**Given data**.
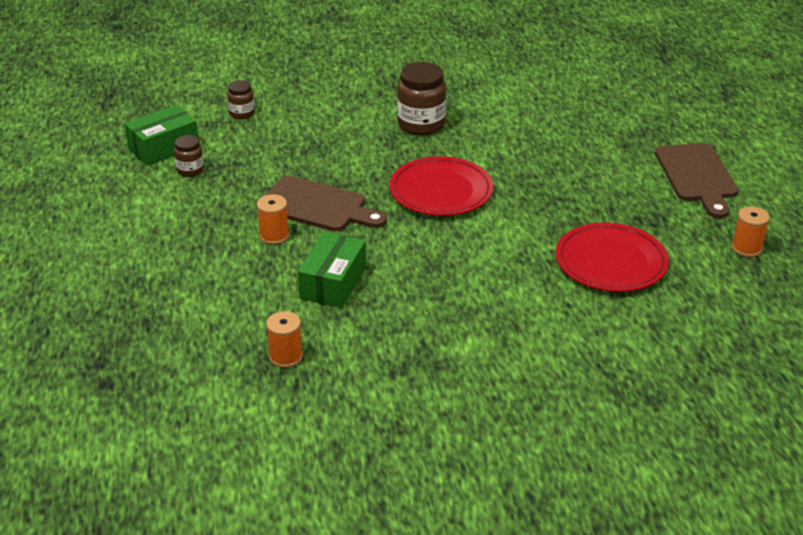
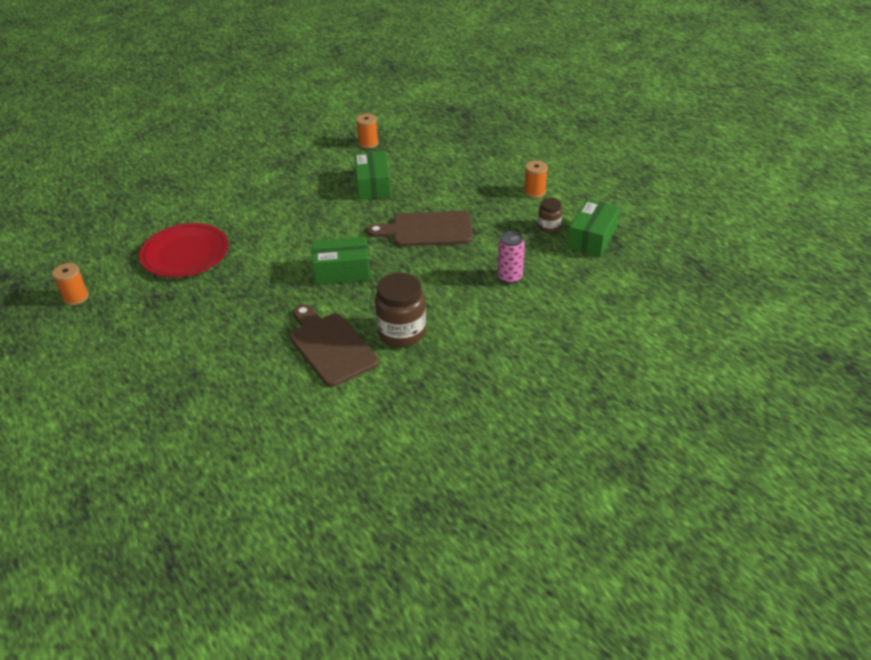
camera: 155 degrees right, 5 degrees up
(242, 113) = (570, 290): brown jar -> none
(274, 236) = (438, 201): orange spool -> orange spool (534, 192)
(282, 138) = (509, 277): none -> pink can
(441, 191) = (342, 271): red plate -> green box
(697, 176) = (118, 358): brown cutting board -> brown cutting board (330, 346)

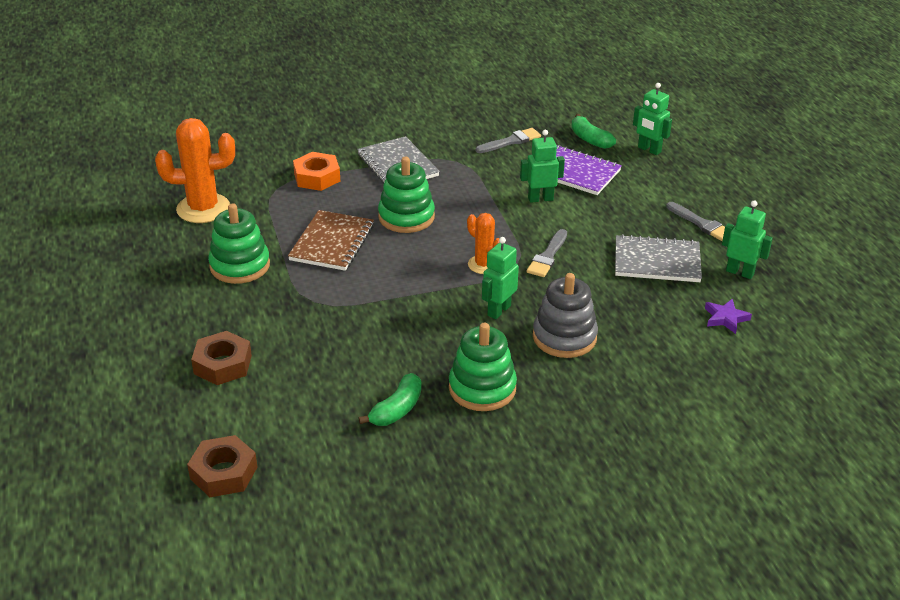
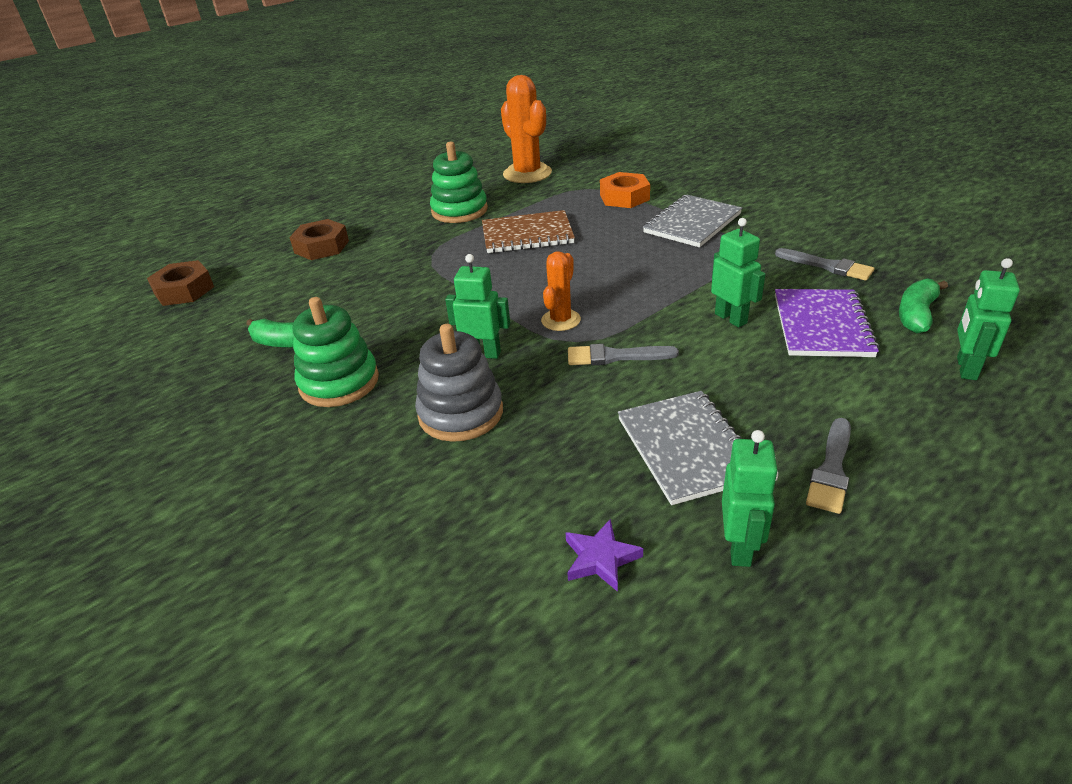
camera: 70 degrees right, 0 degrees up
(406, 217) = (605, 254): green stacking toy -> none

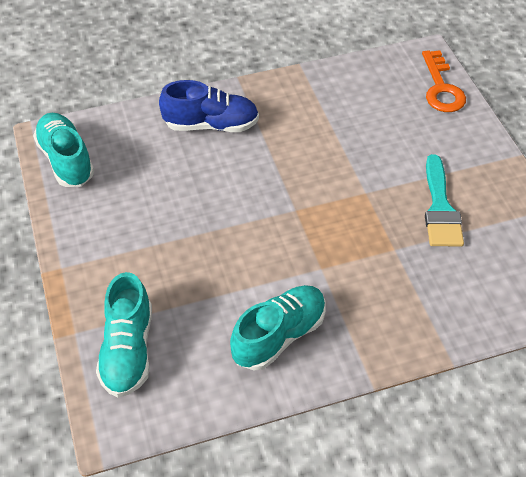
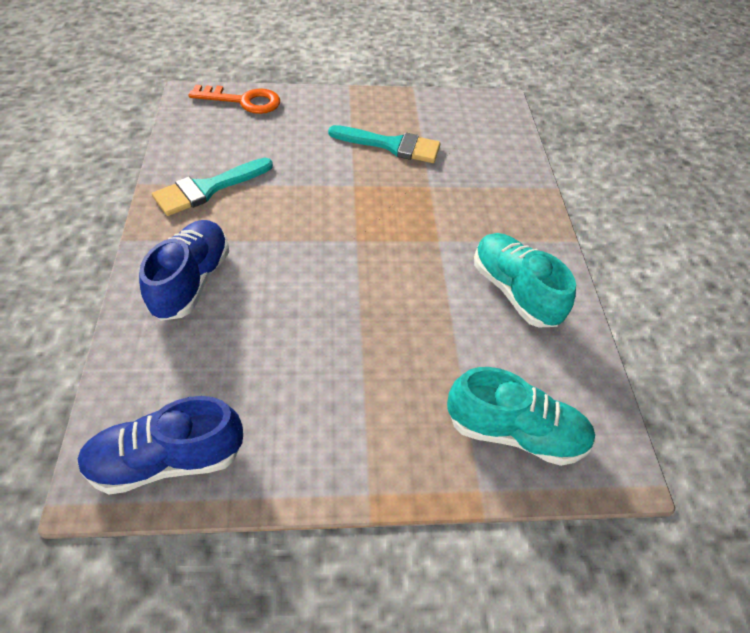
camera: 80 degrees left, 0 degrees up
(66, 160) = (167, 460): turquoise shoe -> blue shoe
(312, 102) = (208, 189): none -> turquoise brush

**Your objective**. Pictures stay out, but everything else in the records must be output exactly.

**The answer**.
camera: 155 degrees right, 5 degrees up
(242, 113) = (570, 290): brown jar -> none
(274, 236) = (438, 201): orange spool -> orange spool (534, 192)
(282, 138) = (509, 277): none -> pink can
(441, 191) = (342, 271): red plate -> green box
(697, 176) = (118, 358): brown cutting board -> brown cutting board (330, 346)

camera: 70 degrees right, 0 degrees up
(406, 217) = (605, 254): green stacking toy -> none

camera: 80 degrees left, 0 degrees up
(66, 160) = (167, 460): turquoise shoe -> blue shoe
(312, 102) = (208, 189): none -> turquoise brush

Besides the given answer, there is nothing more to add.